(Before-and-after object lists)
———

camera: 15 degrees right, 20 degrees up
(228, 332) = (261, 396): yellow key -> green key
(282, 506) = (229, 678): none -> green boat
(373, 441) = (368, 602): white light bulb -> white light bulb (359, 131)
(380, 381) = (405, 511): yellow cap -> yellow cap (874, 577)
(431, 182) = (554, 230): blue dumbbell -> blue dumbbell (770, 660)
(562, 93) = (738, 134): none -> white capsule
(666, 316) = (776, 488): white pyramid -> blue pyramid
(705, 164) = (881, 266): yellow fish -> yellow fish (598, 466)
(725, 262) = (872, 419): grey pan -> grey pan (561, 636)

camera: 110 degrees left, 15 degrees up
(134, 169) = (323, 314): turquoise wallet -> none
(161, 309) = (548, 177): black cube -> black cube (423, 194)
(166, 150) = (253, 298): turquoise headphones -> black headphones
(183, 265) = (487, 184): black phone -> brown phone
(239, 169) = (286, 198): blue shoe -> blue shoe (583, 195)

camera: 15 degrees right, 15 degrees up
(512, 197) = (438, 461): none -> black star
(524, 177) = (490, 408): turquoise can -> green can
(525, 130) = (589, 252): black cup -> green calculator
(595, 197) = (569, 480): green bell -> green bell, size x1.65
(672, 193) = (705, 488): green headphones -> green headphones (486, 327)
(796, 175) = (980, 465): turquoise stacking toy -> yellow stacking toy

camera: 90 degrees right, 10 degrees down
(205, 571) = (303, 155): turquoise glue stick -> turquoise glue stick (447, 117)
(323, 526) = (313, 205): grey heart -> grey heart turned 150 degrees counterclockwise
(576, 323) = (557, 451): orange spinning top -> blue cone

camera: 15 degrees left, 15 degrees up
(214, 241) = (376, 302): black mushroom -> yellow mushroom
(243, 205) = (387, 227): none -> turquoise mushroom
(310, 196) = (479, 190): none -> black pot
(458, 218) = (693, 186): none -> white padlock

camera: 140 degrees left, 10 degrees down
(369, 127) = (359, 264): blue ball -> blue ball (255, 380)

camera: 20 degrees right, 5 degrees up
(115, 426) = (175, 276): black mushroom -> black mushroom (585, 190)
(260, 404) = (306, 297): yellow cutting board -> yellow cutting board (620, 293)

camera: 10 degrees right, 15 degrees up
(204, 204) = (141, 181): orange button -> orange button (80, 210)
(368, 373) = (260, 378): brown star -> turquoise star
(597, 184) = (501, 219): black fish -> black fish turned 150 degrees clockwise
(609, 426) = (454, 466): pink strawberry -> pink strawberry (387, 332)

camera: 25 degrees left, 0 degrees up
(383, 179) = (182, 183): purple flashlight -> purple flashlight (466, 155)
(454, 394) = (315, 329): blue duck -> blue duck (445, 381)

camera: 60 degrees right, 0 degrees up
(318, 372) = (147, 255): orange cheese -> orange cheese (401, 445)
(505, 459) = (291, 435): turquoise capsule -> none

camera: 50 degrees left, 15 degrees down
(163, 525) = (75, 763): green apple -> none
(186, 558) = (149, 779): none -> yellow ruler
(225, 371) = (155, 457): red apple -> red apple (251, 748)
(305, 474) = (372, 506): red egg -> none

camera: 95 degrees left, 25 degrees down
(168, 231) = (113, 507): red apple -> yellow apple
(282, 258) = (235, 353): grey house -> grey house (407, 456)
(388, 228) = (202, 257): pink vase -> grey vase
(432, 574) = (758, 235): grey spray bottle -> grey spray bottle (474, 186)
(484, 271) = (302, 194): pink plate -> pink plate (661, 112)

———

* [TASK GOAL]: The expected answer is an exact copy of the lines above, beginning at the line with "(369, 127) = (359, 264): blue" and ending at the line with "(260, 404) = (306, 297): yellow", with both ends in.

* [EXERCISE RESPONSE]:
(369, 127) = (359, 264): blue ball -> blue ball (255, 380)

camera: 20 degrees right, 5 degrees up
(115, 426) = (175, 276): black mushroom -> black mushroom (585, 190)
(260, 404) = (306, 297): yellow cutting board -> yellow cutting board (620, 293)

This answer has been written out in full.